Items from a dataset:
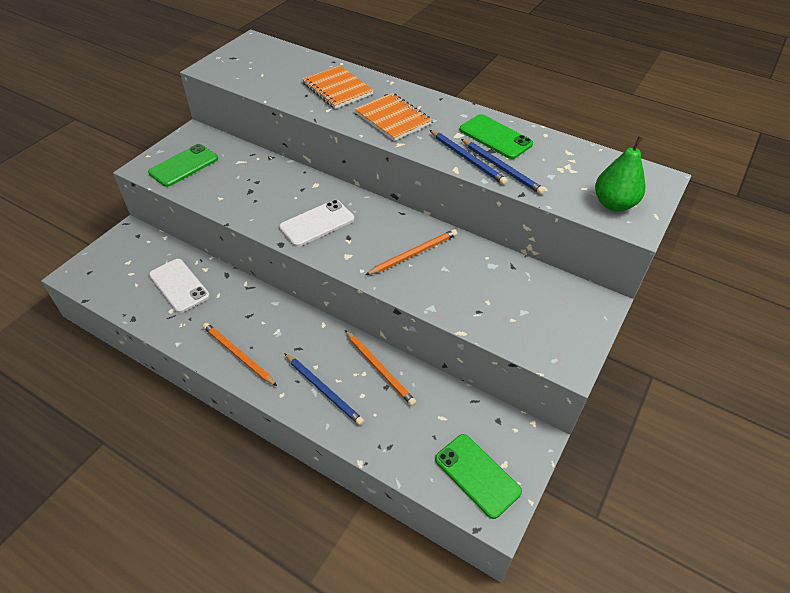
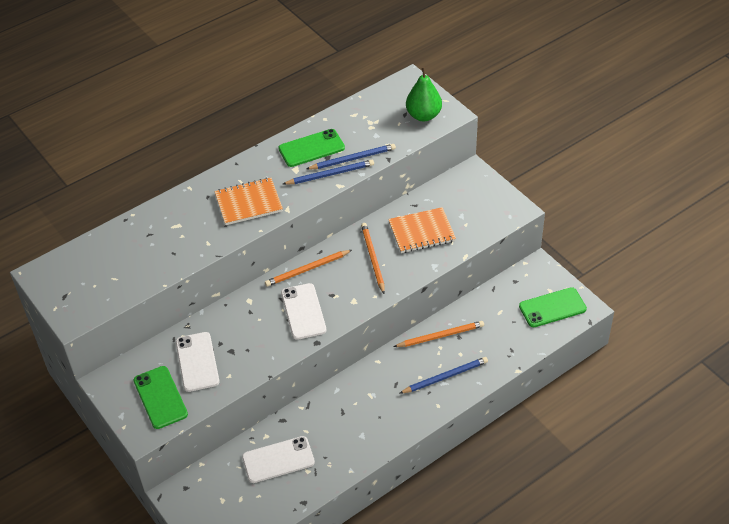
camera: 65 degrees left, 0 degrees up
(230, 174) = (197, 362): none -> white phone
(238, 355) = (384, 427): orange pencil -> orange pencil (307, 269)
(337, 89) = (177, 228): orange notebook -> orange notebook (421, 232)

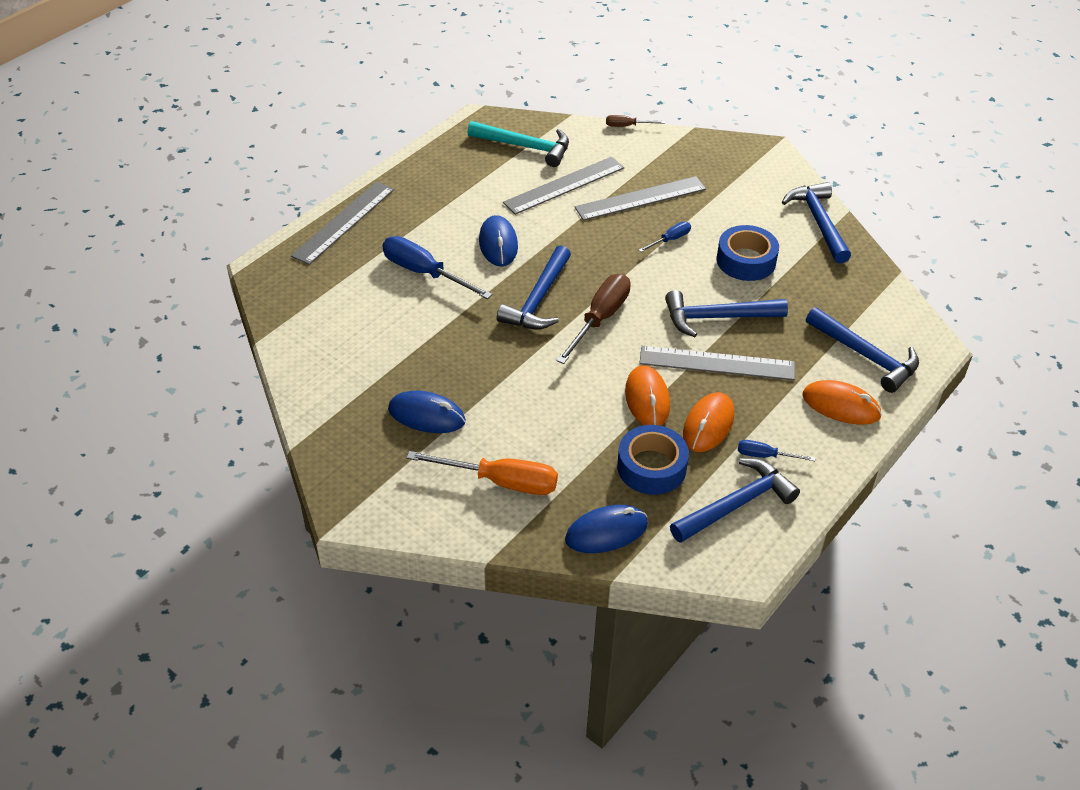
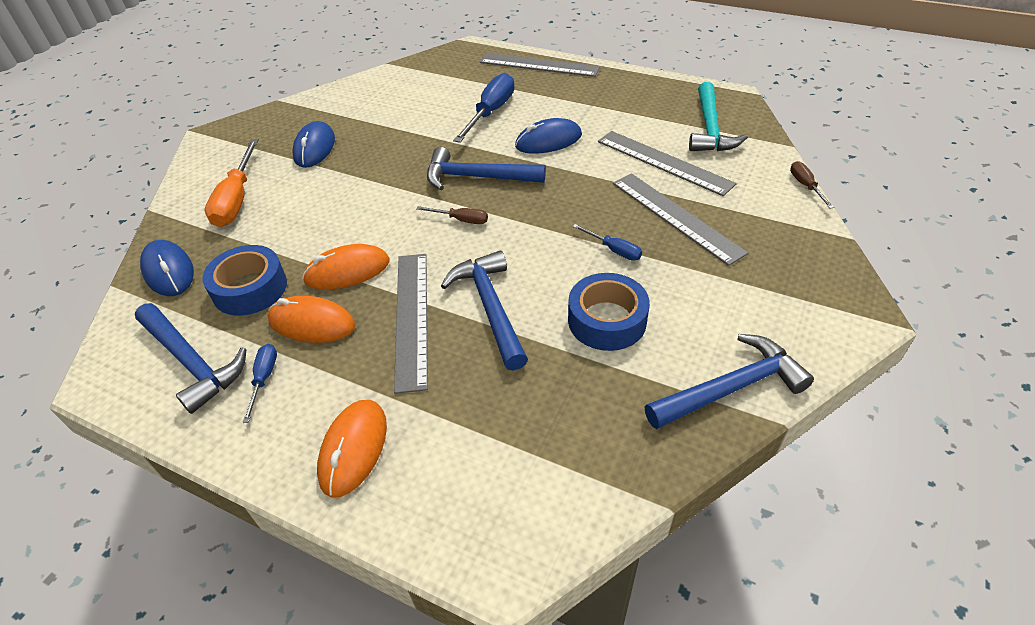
camera: 80 degrees right, 0 degrees up
(600, 319) = (461, 220): brown screwdriver -> brown screwdriver, size x0.51
(865, 356) = (456, 471): blue hammer -> none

Aim of the task
Check each line of the records for the word "camera", and show the lines that contain it.

Answer space
camera: 65 degrees left, 0 degrees up
camera: 80 degrees right, 0 degrees up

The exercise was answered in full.